» MATERIAL FOR THE TASK:
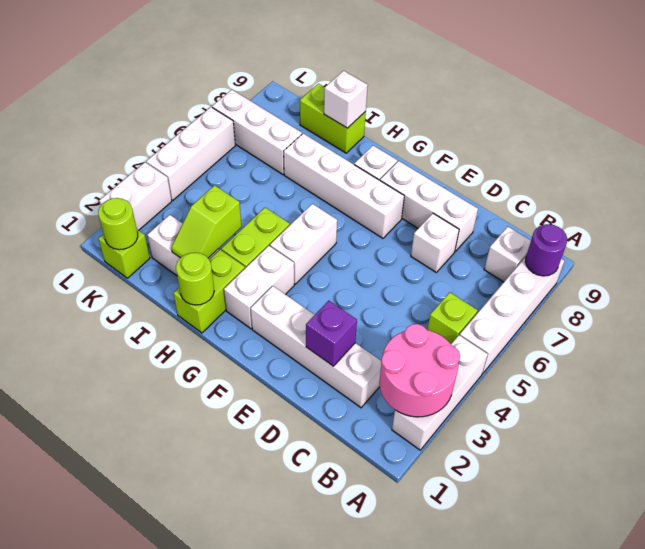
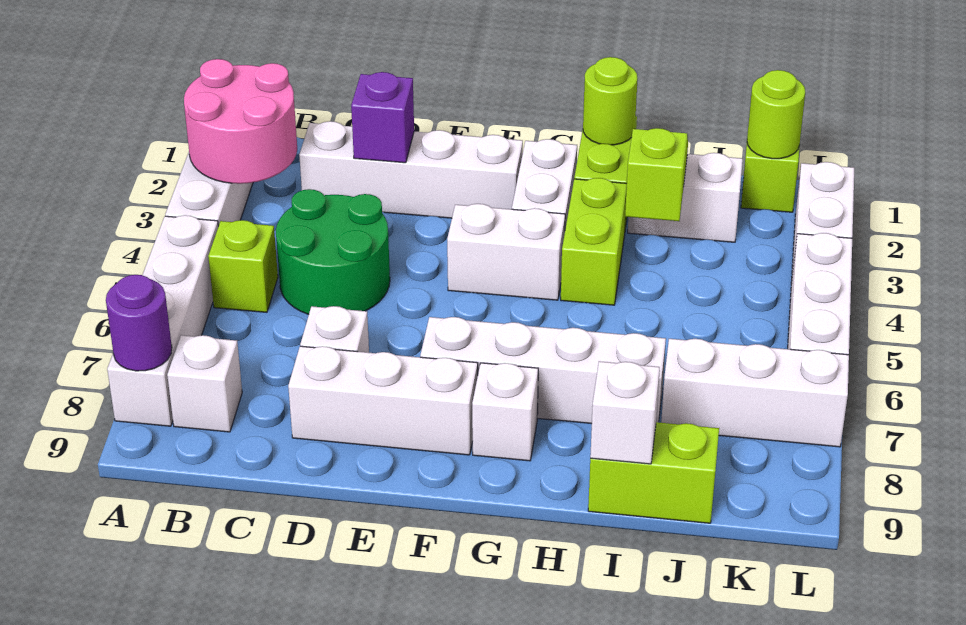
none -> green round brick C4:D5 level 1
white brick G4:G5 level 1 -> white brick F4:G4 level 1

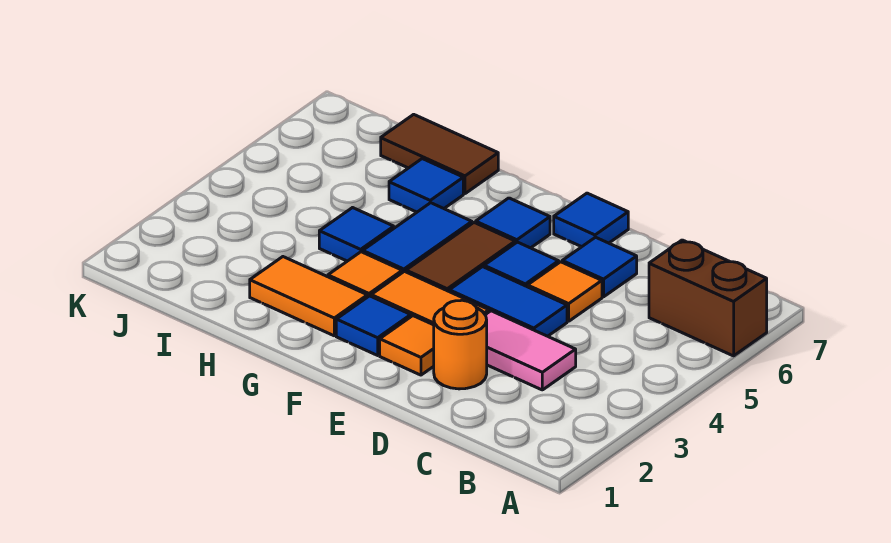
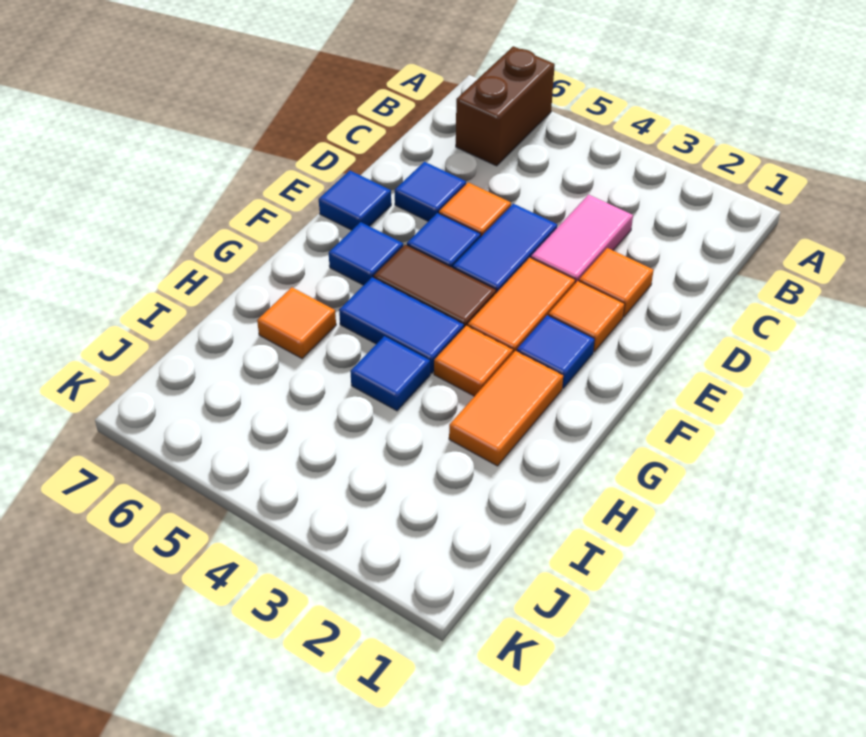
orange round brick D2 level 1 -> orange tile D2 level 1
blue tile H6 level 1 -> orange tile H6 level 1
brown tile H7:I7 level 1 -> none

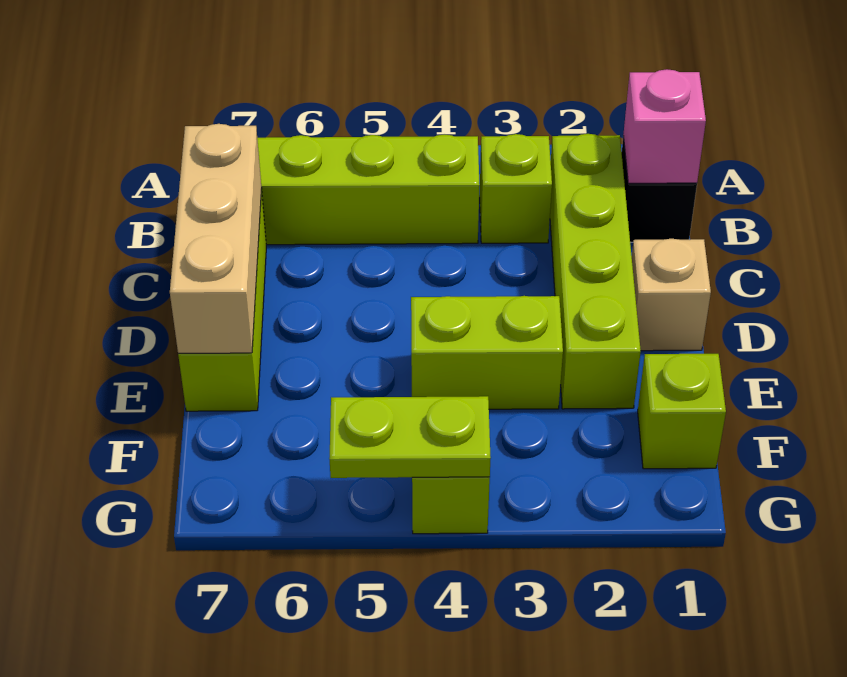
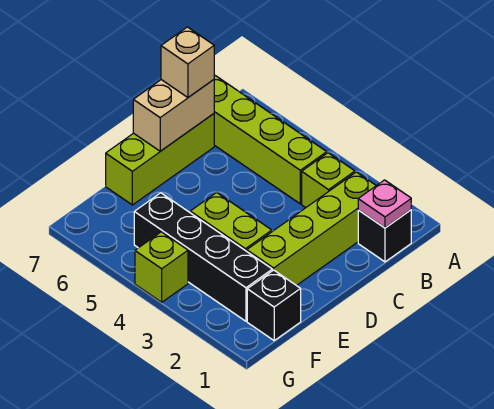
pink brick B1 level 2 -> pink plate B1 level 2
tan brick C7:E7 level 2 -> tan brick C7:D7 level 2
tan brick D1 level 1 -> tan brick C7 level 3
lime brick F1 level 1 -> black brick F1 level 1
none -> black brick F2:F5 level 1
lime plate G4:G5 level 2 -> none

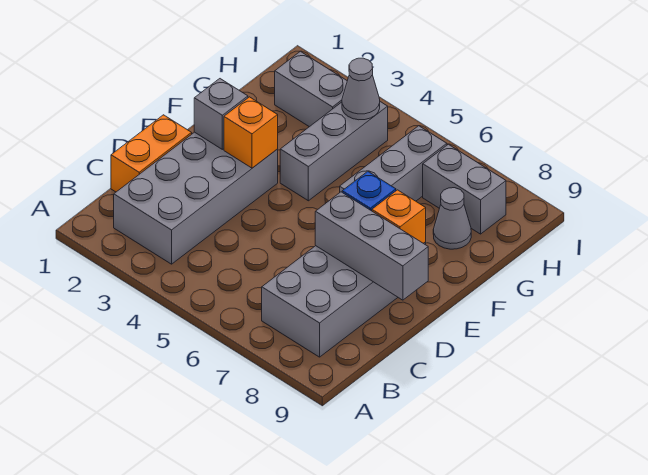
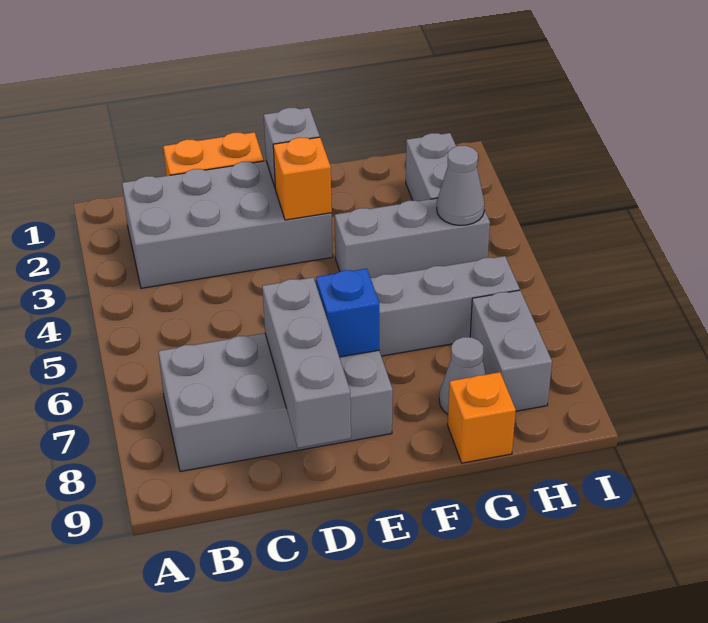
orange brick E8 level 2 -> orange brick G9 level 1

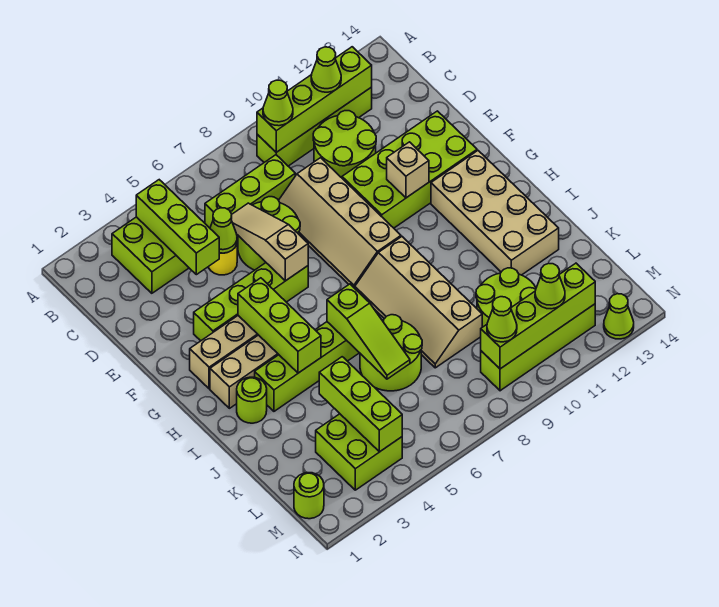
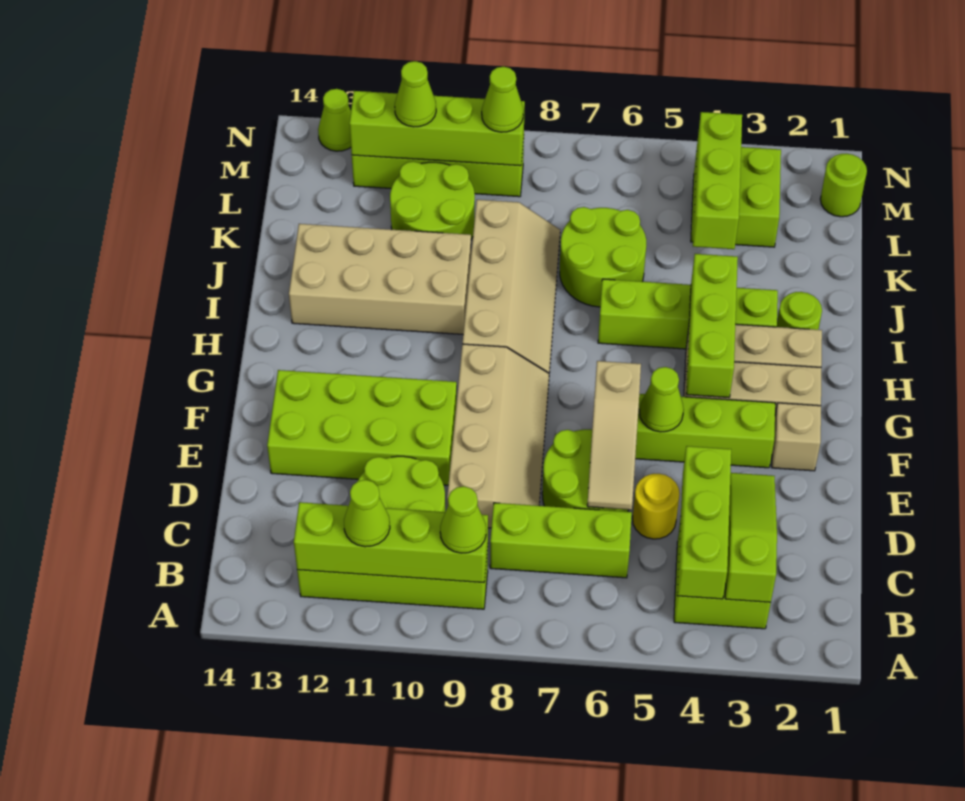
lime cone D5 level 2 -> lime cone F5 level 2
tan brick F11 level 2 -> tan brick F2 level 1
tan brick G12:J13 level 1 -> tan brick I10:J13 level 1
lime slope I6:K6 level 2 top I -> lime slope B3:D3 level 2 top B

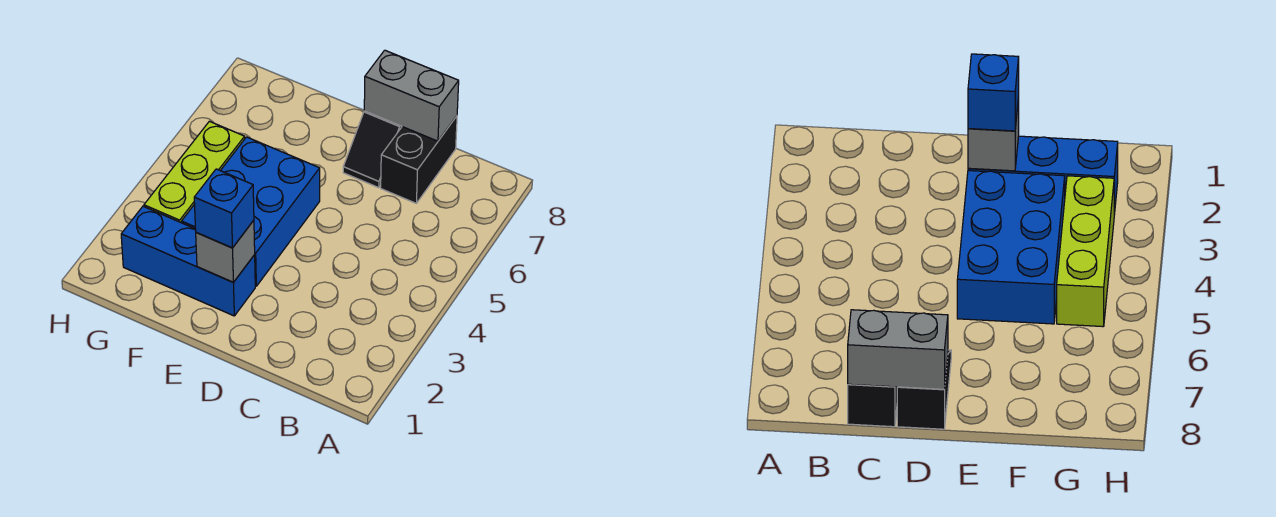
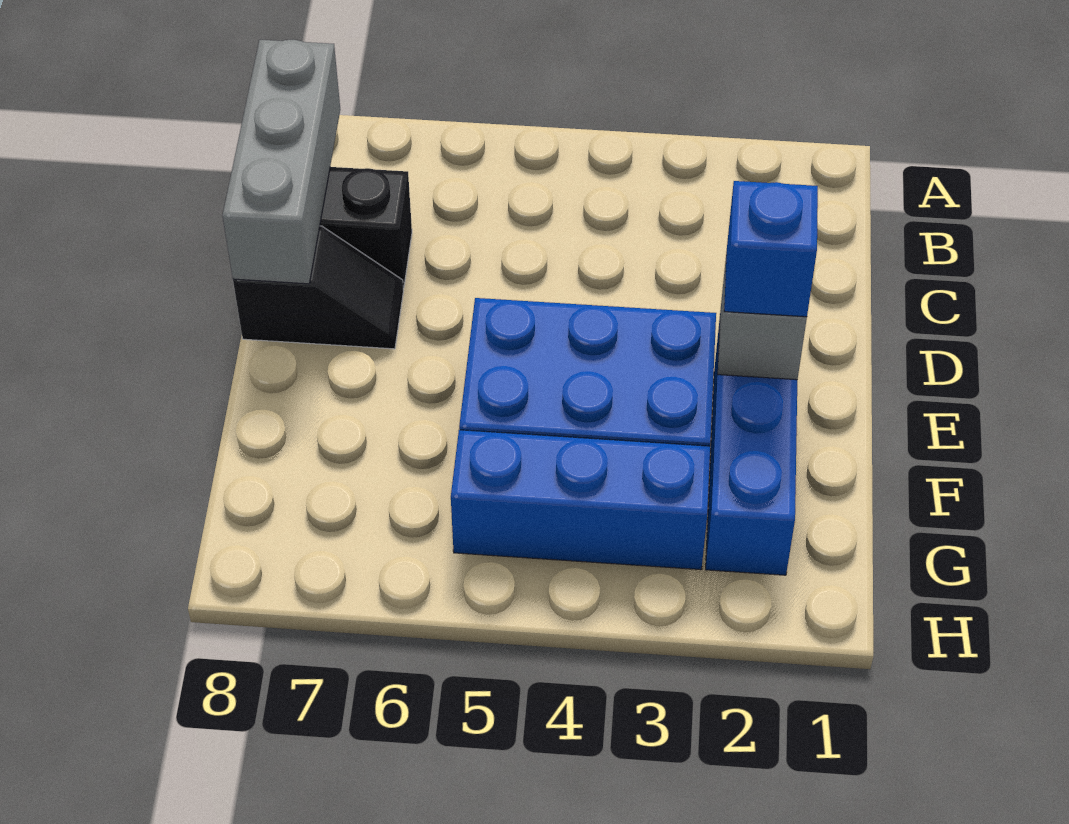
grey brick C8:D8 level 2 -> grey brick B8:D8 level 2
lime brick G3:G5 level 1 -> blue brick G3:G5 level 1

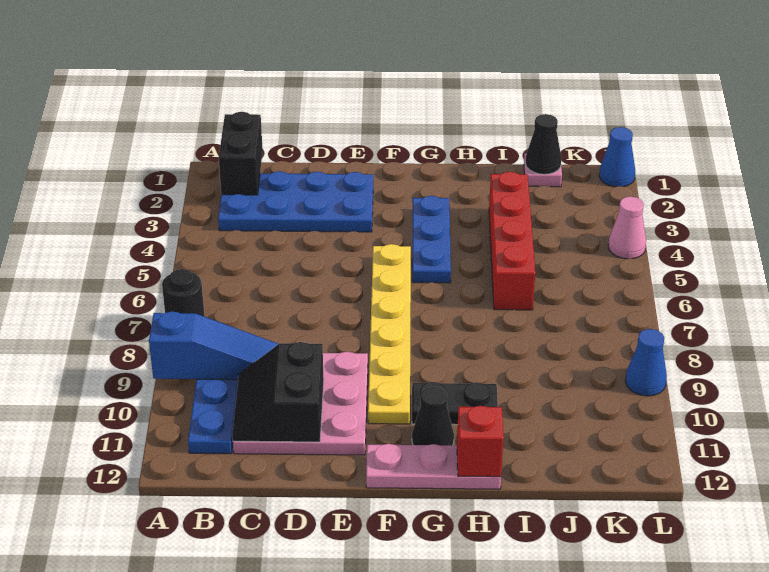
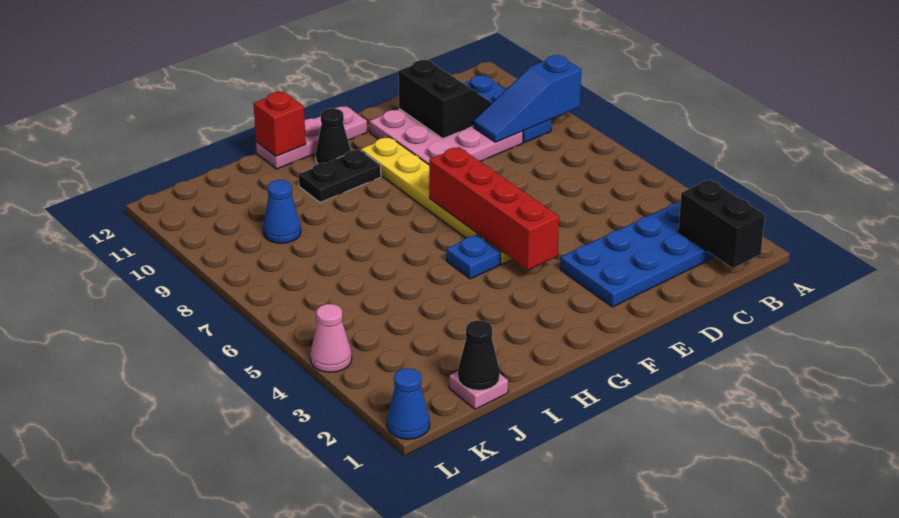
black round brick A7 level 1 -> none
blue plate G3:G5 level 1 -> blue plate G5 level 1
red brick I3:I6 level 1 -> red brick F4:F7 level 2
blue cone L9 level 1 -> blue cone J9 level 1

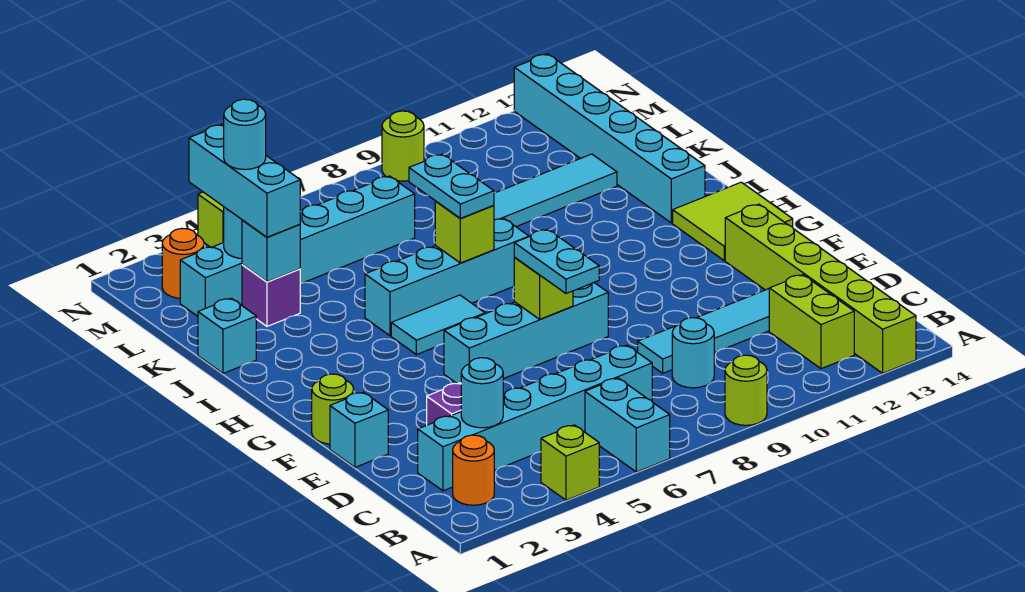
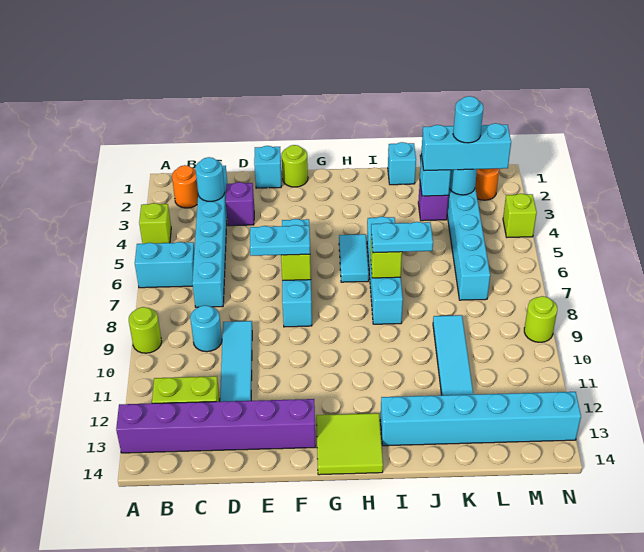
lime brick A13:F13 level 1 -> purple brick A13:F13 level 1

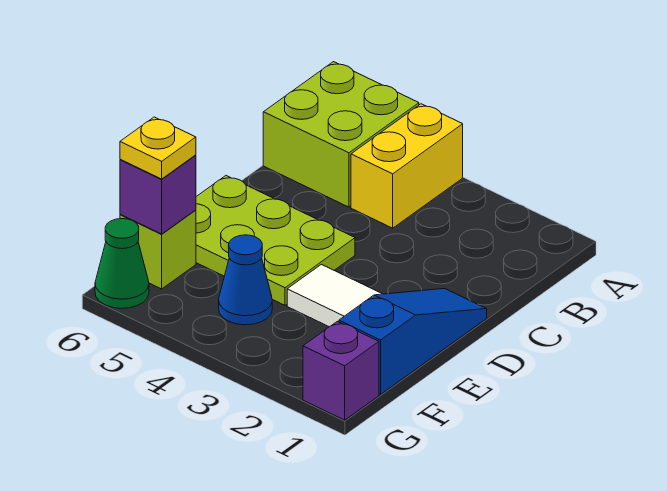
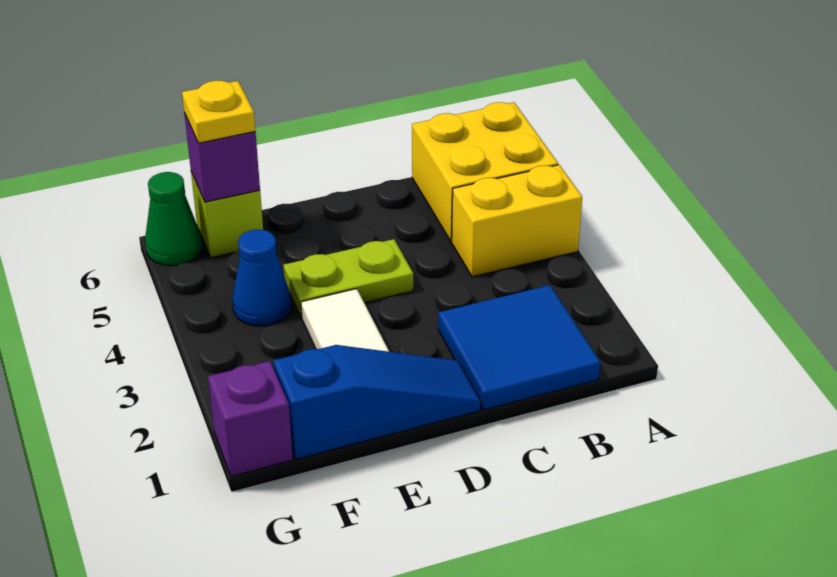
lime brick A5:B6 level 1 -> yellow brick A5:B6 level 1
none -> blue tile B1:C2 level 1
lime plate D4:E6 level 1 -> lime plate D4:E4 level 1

» WHAT TO PRODUCE: Establish how many lines of the data above contain "orange". State that number and no more.

» ANSWER AREA: 3